Problem to work on:
Copy out the data exactly, leaving the pictures behind.

(Beginning of Data listing)

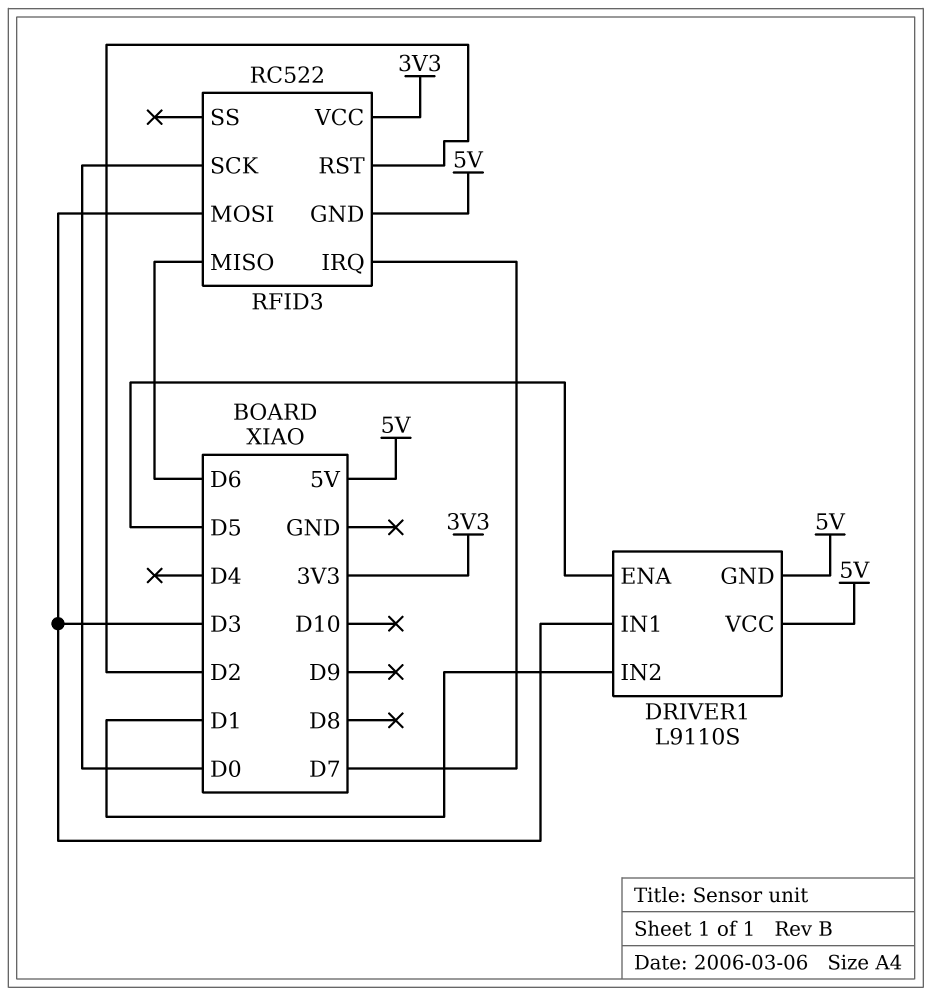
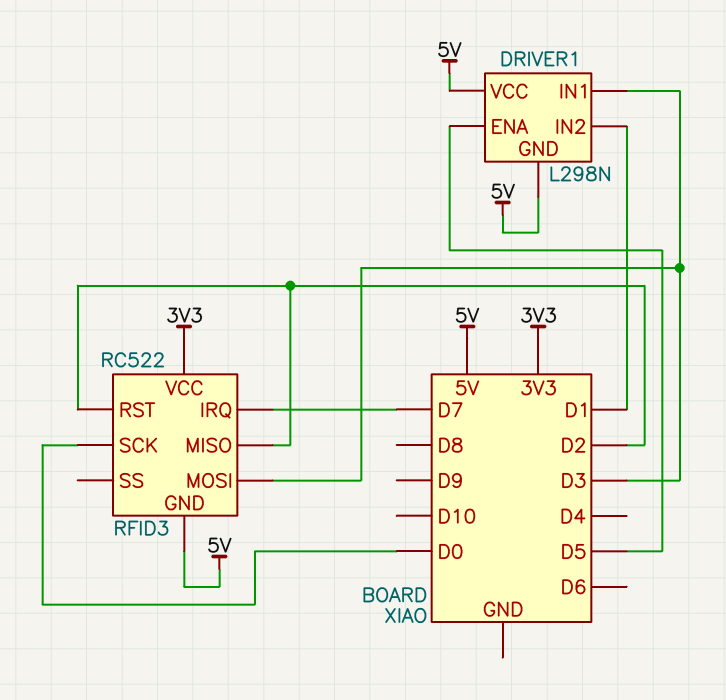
DRIVER1: L9110S -> L298N
RFID3 pin MISO: D6 -> D2

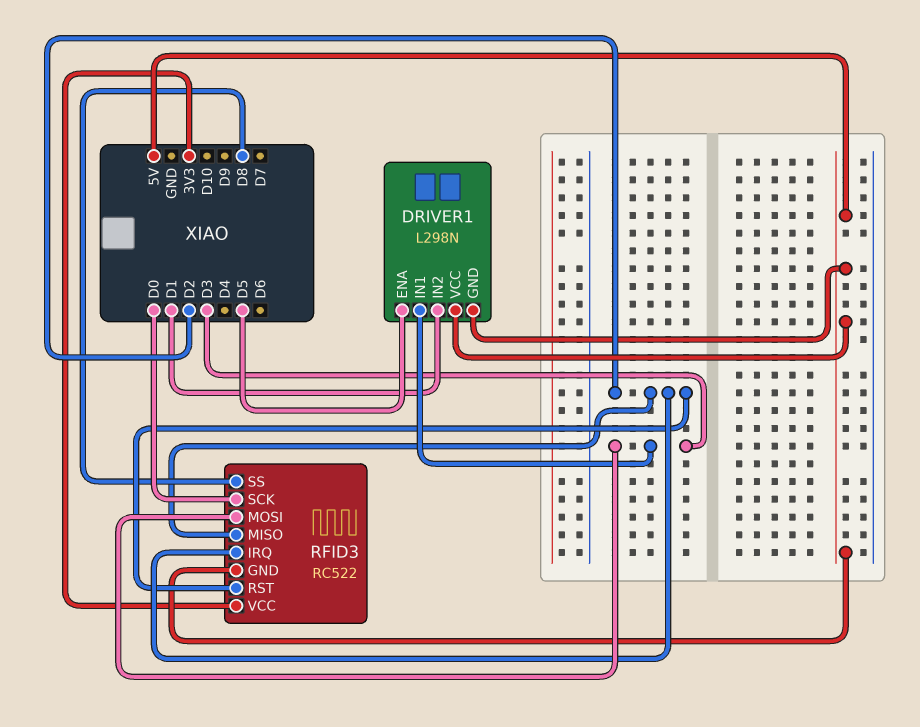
RFID3 pin IRQ: D7 -> D2
RFID3 pin SS: none -> D8

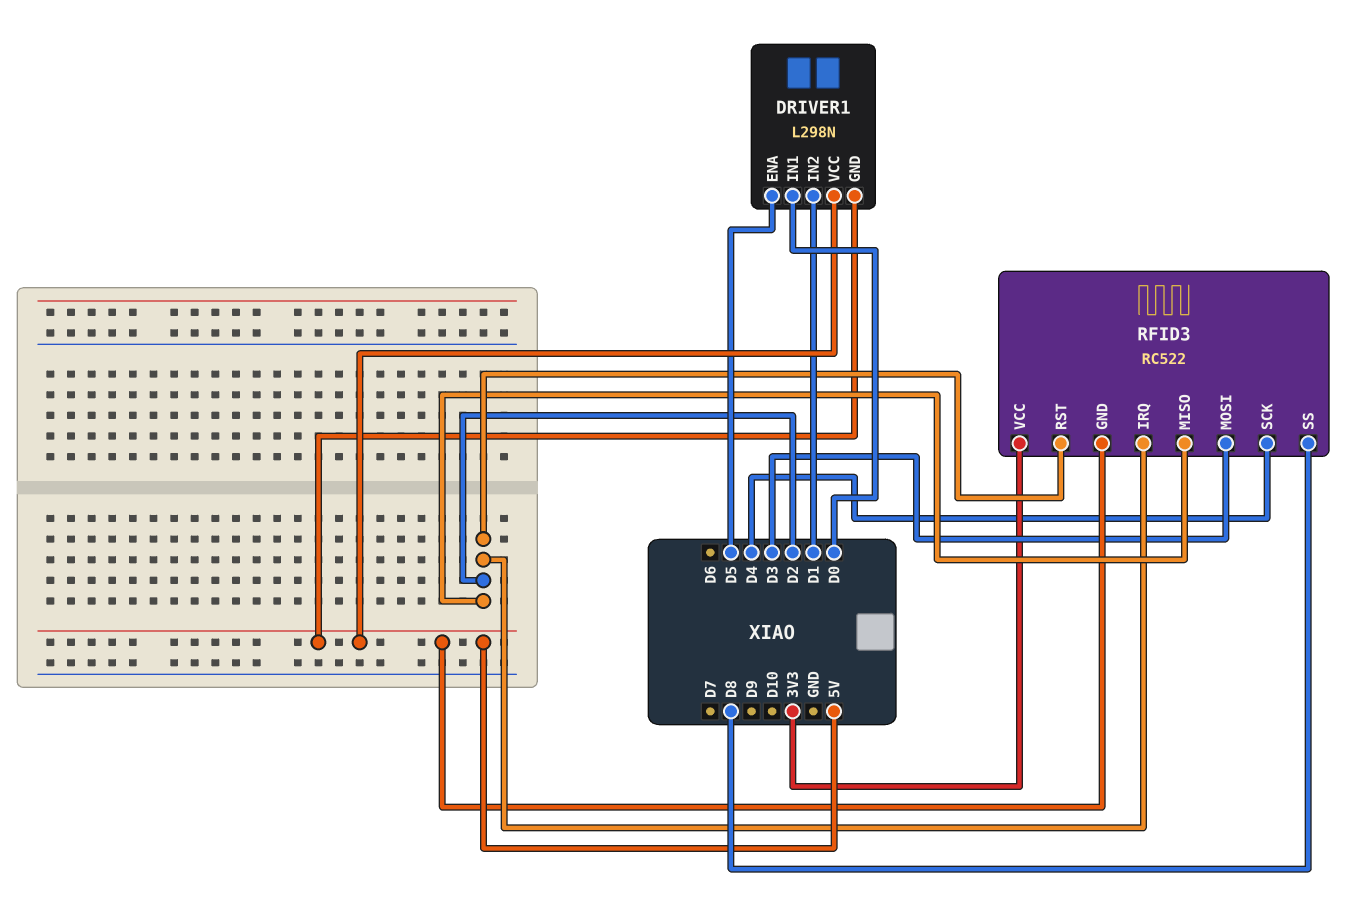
DRIVER1 pin IN1: D3 -> D0
RFID3 pin SCK: D0 -> D4

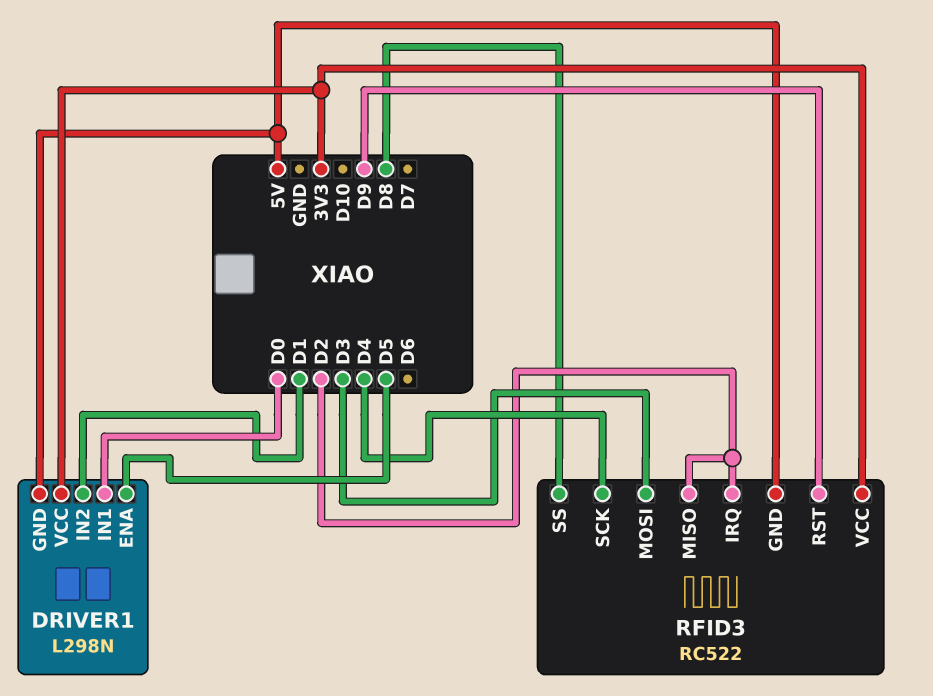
DRIVER1 pin VCC: 5V -> 3V3
RFID3 pin RST: D2 -> D9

(End of Data listing)

Reply to the task:
DRIVER1: L9110S -> L298N
RFID3 pin MISO: D6 -> D2

RFID3 pin IRQ: D7 -> D2
RFID3 pin SS: none -> D8

DRIVER1 pin IN1: D3 -> D0
RFID3 pin SCK: D0 -> D4

DRIVER1 pin VCC: 5V -> 3V3
RFID3 pin RST: D2 -> D9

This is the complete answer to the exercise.